Find the word "BLUE" in the data, then copy each line where it is found.

▸ **RECORDS SHOWN**
..........
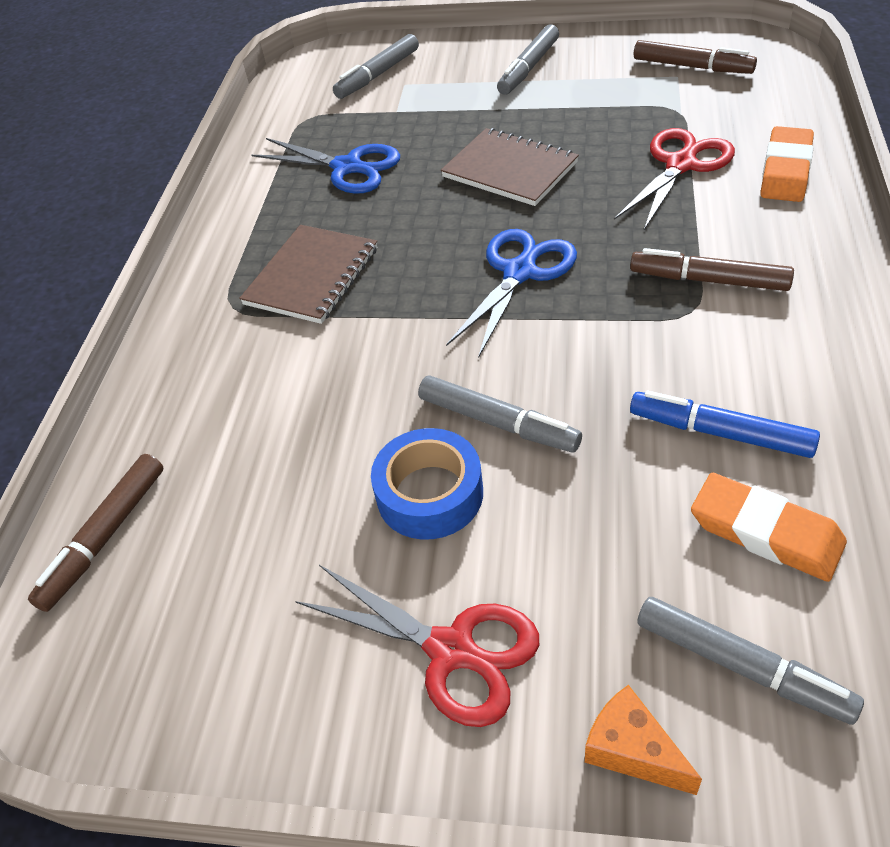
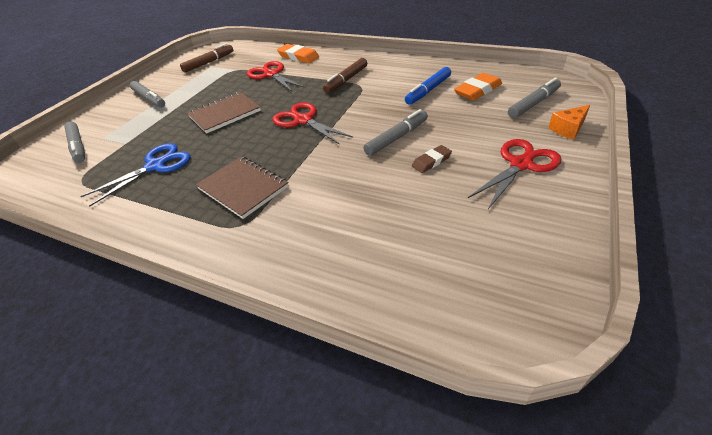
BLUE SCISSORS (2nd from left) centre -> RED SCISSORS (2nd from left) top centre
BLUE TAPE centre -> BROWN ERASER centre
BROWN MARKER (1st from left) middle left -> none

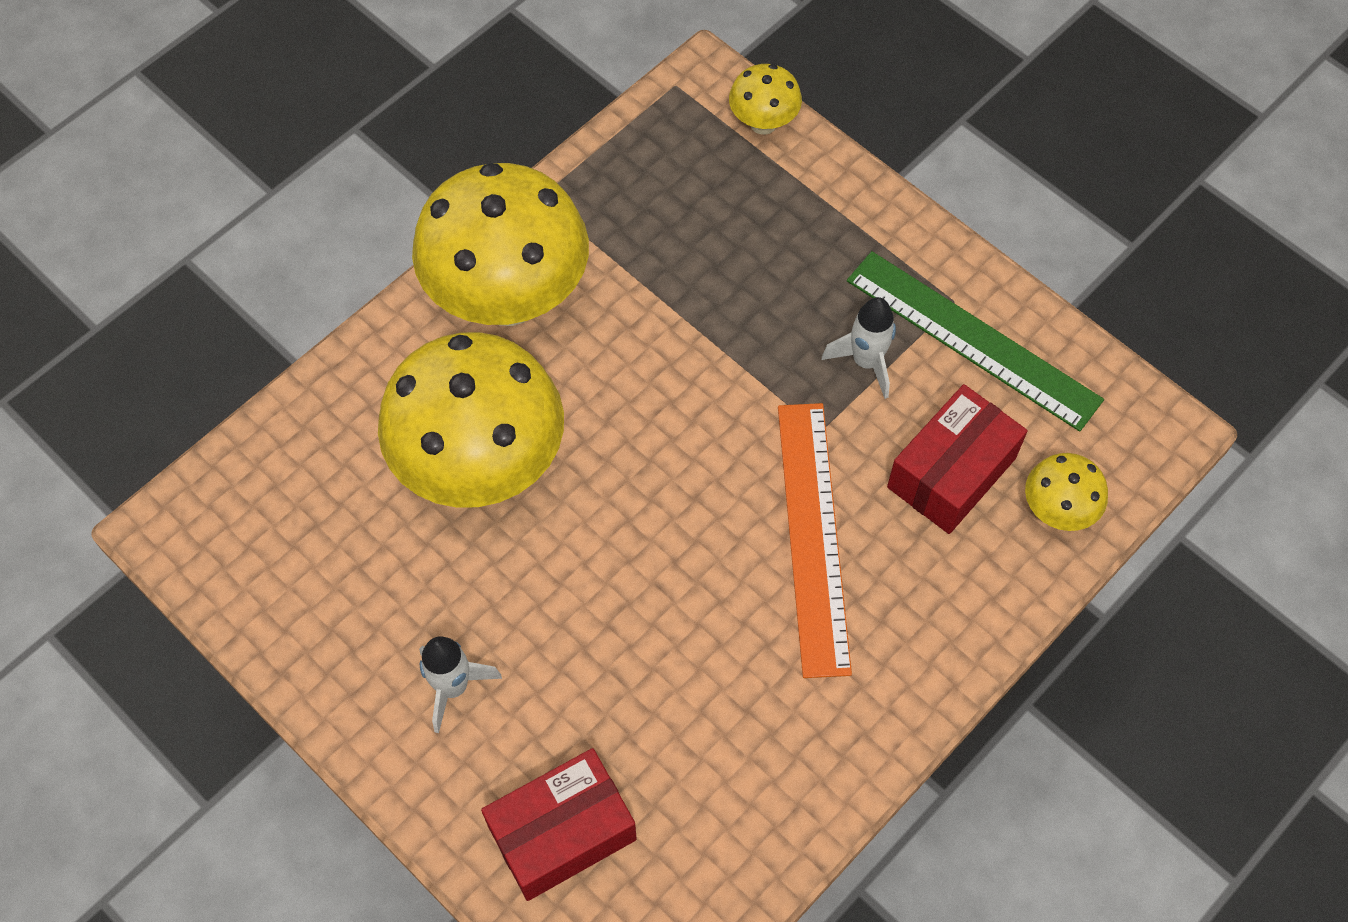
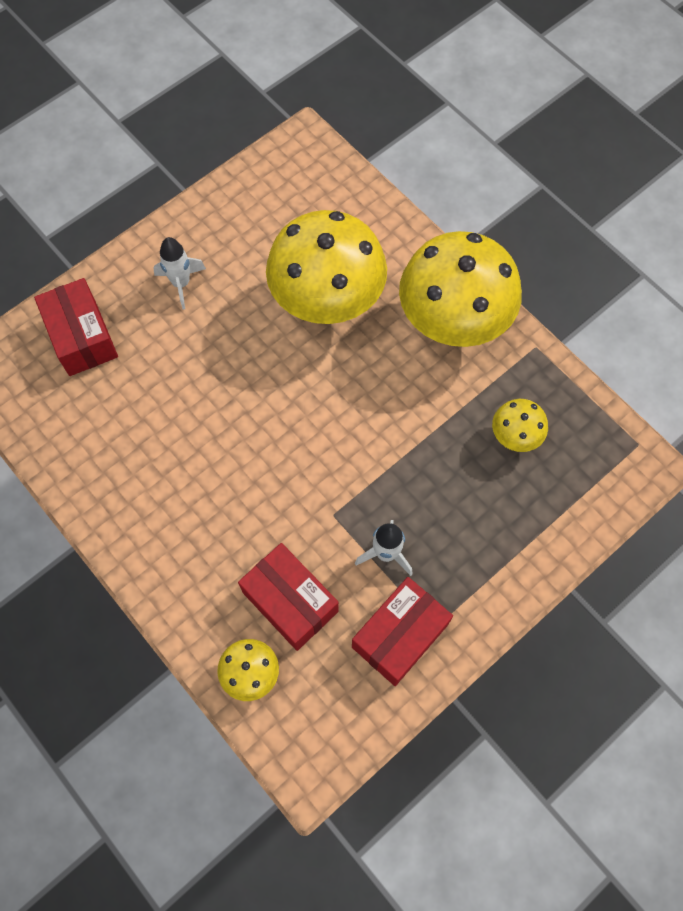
GREEN RULER middle right -> RED BOX (3rd from left) bottom centre
YELLOW MUSHROOM (3rd from left in the first image) top centre -> YELLOW MUSHROOM (4th from left) middle right, moved
ORANGE RULER centre -> none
..........
▸ **COMPLETED EXERCISE**
BLUE SCISSORS (2nd from left) centre -> RED SCISSORS (2nd from left) top centre
BLUE TAPE centre -> BROWN ERASER centre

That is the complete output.